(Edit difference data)
┌────────

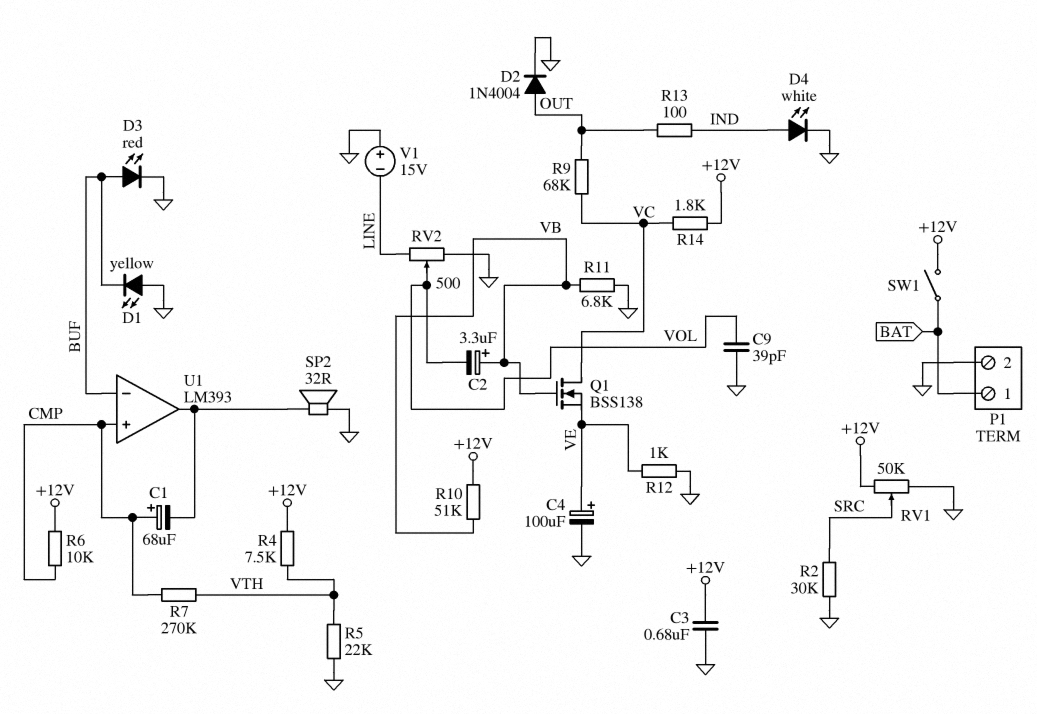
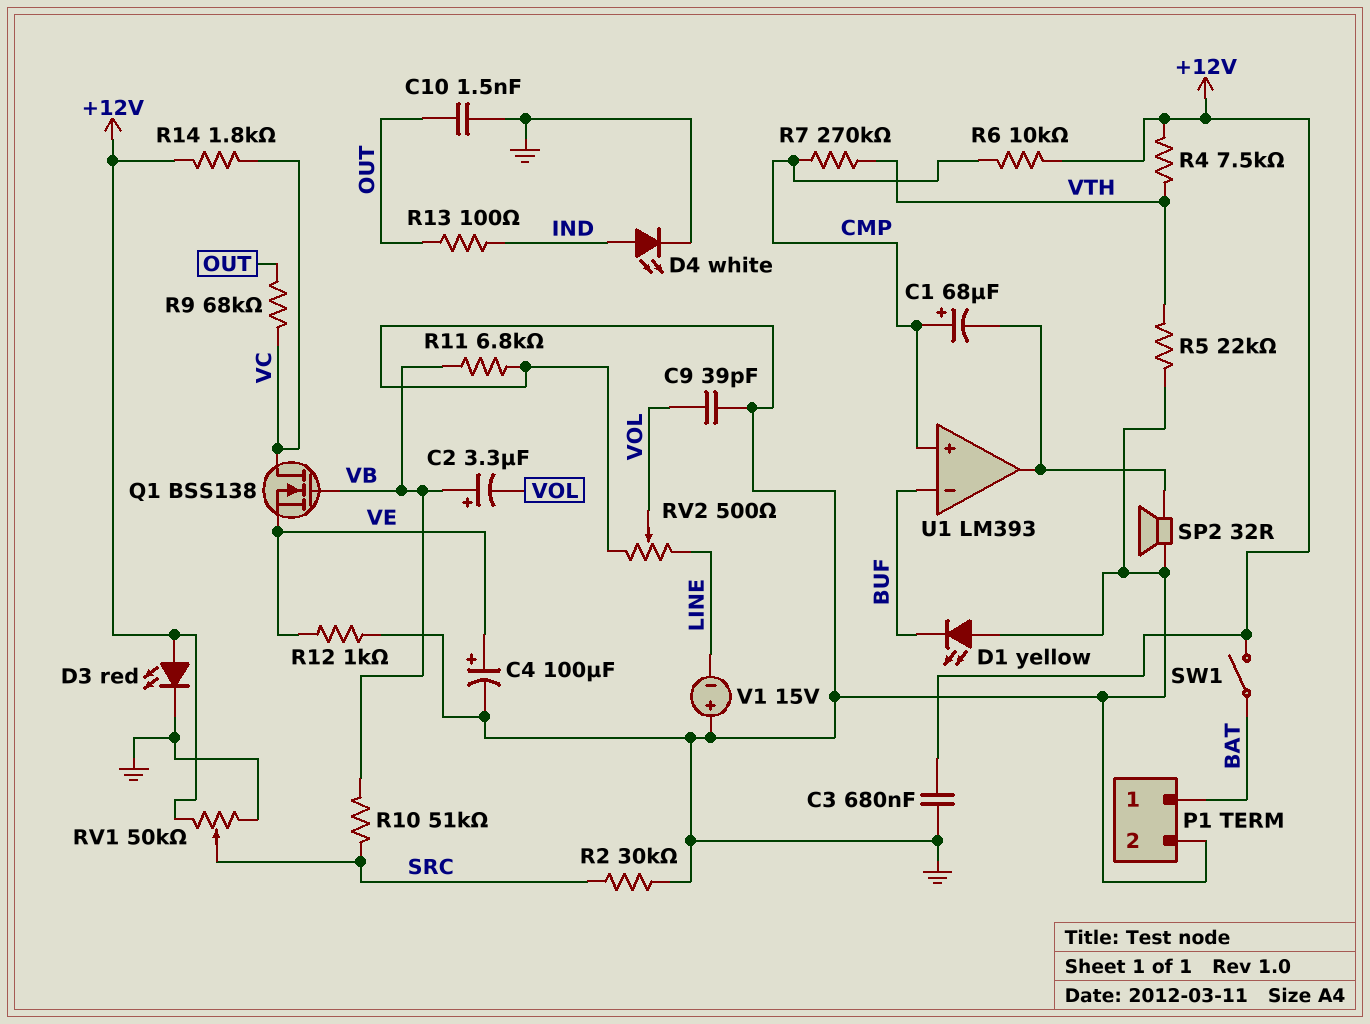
C10: none -> 1.5nF (GND, OUT)
D2: diode 1N4004 (A OUT, K GND) -> none
D3: LED red (A BUF, K GND) -> LED red (A +12V, K GND)
R10: 51k (+12V, VB) -> 51k (SRC, VB)

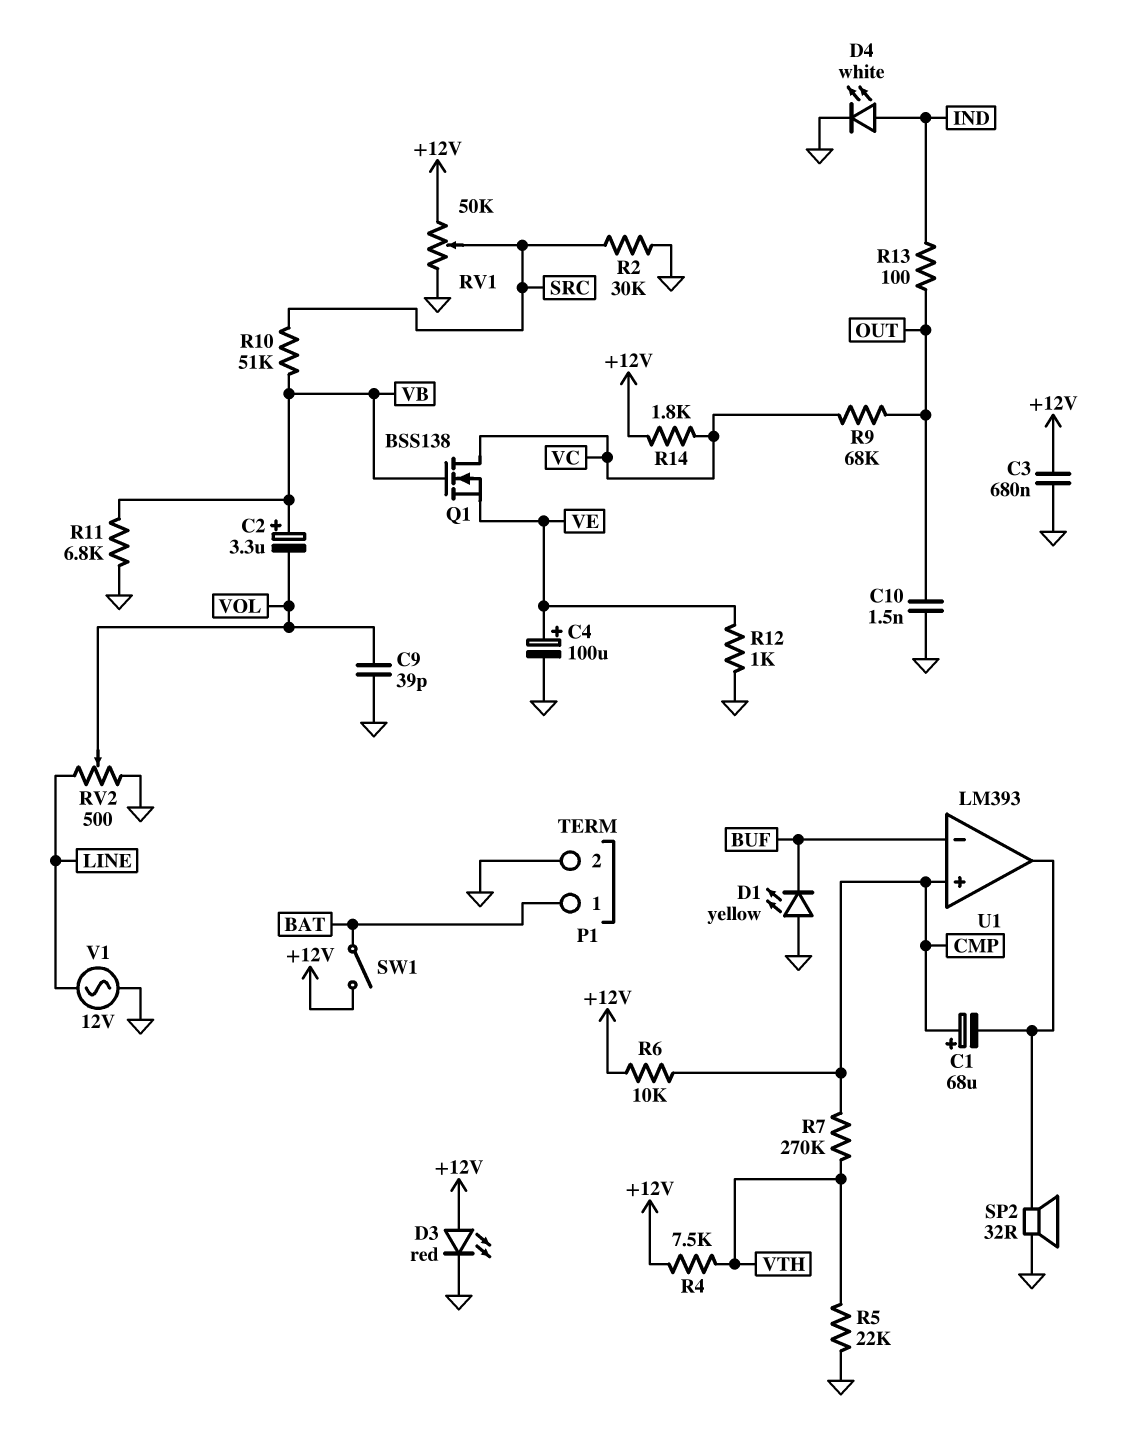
V1: 15V (plus GND, minus LINE) -> AC 12V (GND, LINE)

└────────

» **Exercise aim**: The answer must be an exact transcription of the lines from the one holding "D2: diode 1N4004 (A OUT, K GND) -> none" to the last line of the entries above, with no pictures and nothing else.

» **Solution to this exercise**:
D2: diode 1N4004 (A OUT, K GND) -> none
D3: LED red (A BUF, K GND) -> LED red (A +12V, K GND)
R10: 51k (+12V, VB) -> 51k (SRC, VB)

V1: 15V (plus GND, minus LINE) -> AC 12V (GND, LINE)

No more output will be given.